Your task
Reproduce verbatim the line in which "toy (black) <210,297>" occurs, together with each line that follows it to the end of the listing, and nothing more.

Data extracts
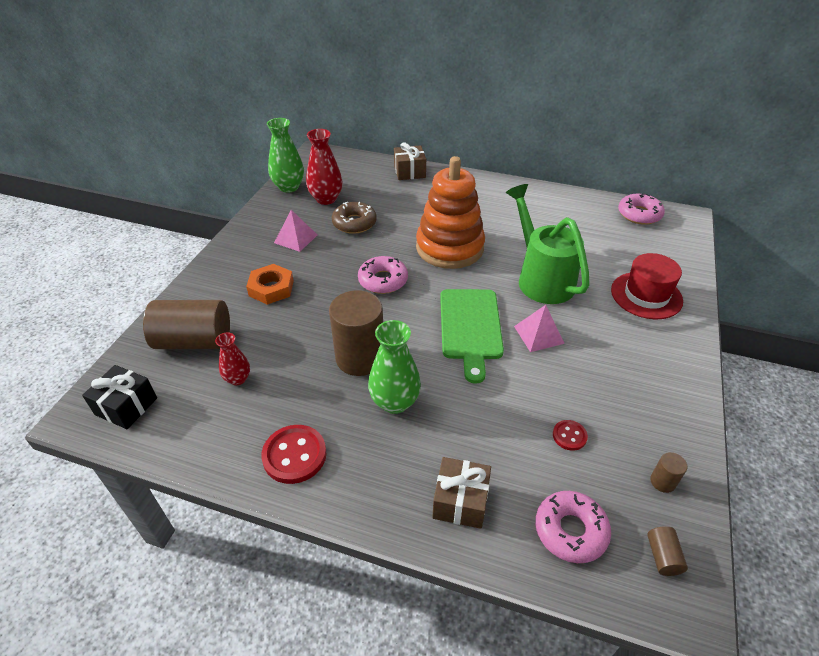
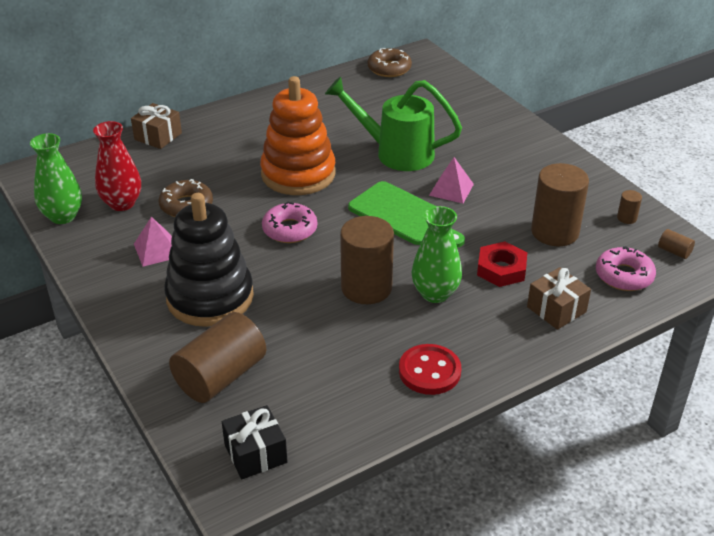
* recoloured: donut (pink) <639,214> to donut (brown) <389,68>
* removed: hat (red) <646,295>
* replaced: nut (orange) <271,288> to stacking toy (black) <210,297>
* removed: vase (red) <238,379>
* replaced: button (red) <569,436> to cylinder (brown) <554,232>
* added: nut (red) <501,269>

Written response
* replaced: nut (orange) <271,288> to stacking toy (black) <210,297>
* removed: vase (red) <238,379>
* replaced: button (red) <569,436> to cylinder (brown) <554,232>
* added: nut (red) <501,269>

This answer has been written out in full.